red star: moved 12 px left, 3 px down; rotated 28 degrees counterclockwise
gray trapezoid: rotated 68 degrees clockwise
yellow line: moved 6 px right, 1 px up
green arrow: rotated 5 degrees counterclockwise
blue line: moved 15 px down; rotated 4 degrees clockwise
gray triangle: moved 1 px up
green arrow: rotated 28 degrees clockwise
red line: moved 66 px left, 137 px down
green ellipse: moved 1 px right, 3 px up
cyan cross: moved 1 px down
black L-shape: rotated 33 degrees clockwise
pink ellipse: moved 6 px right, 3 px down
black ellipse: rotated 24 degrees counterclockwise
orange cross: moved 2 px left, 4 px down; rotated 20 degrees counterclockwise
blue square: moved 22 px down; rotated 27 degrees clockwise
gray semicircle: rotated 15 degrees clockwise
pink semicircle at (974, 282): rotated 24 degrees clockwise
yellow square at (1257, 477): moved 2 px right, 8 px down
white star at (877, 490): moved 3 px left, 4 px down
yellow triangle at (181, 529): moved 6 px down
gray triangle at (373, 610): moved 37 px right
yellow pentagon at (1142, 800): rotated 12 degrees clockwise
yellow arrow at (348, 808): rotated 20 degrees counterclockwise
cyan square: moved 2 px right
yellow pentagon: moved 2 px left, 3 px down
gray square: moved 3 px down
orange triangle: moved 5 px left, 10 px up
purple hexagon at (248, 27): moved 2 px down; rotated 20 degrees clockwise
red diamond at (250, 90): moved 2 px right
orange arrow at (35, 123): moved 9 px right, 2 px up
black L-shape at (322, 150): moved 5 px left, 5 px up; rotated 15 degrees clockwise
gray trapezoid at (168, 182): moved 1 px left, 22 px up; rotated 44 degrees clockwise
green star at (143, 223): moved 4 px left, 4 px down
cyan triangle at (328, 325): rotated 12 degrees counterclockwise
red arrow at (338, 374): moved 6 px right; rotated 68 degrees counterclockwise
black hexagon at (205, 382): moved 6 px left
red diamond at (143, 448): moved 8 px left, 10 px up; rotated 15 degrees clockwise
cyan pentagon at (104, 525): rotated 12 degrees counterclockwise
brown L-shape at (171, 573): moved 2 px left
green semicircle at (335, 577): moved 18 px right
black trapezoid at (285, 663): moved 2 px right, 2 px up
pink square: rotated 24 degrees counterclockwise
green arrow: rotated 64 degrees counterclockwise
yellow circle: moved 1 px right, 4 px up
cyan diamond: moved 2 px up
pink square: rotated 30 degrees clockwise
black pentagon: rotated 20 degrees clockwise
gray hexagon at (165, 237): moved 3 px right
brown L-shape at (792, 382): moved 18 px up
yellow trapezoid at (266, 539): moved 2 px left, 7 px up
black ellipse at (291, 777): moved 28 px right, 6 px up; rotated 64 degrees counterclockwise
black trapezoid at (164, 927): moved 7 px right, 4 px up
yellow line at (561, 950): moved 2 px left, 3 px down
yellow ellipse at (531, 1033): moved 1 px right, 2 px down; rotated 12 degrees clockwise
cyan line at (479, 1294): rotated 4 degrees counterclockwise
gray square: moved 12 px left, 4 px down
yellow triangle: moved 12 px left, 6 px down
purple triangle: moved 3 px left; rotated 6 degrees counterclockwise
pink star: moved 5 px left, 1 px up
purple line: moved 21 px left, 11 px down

■ ■ ■ ■

> **What you should do**
Copy the material above word for word, starting at its first line and ending at the line that contains "yellow pentagon at", with both of those lines included.

> **Reply to the exercise**
red star: moved 12 px left, 3 px down; rotated 28 degrees counterclockwise
gray trapezoid: rotated 68 degrees clockwise
yellow line: moved 6 px right, 1 px up
green arrow: rotated 5 degrees counterclockwise
blue line: moved 15 px down; rotated 4 degrees clockwise
gray triangle: moved 1 px up
green arrow: rotated 28 degrees clockwise
red line: moved 66 px left, 137 px down
green ellipse: moved 1 px right, 3 px up
cyan cross: moved 1 px down
black L-shape: rotated 33 degrees clockwise
pink ellipse: moved 6 px right, 3 px down
black ellipse: rotated 24 degrees counterclockwise
orange cross: moved 2 px left, 4 px down; rotated 20 degrees counterclockwise
blue square: moved 22 px down; rotated 27 degrees clockwise
gray semicircle: rotated 15 degrees clockwise
pink semicircle at (974, 282): rotated 24 degrees clockwise
yellow square at (1257, 477): moved 2 px right, 8 px down
white star at (877, 490): moved 3 px left, 4 px down
yellow triangle at (181, 529): moved 6 px down
gray triangle at (373, 610): moved 37 px right
yellow pentagon at (1142, 800): rotated 12 degrees clockwise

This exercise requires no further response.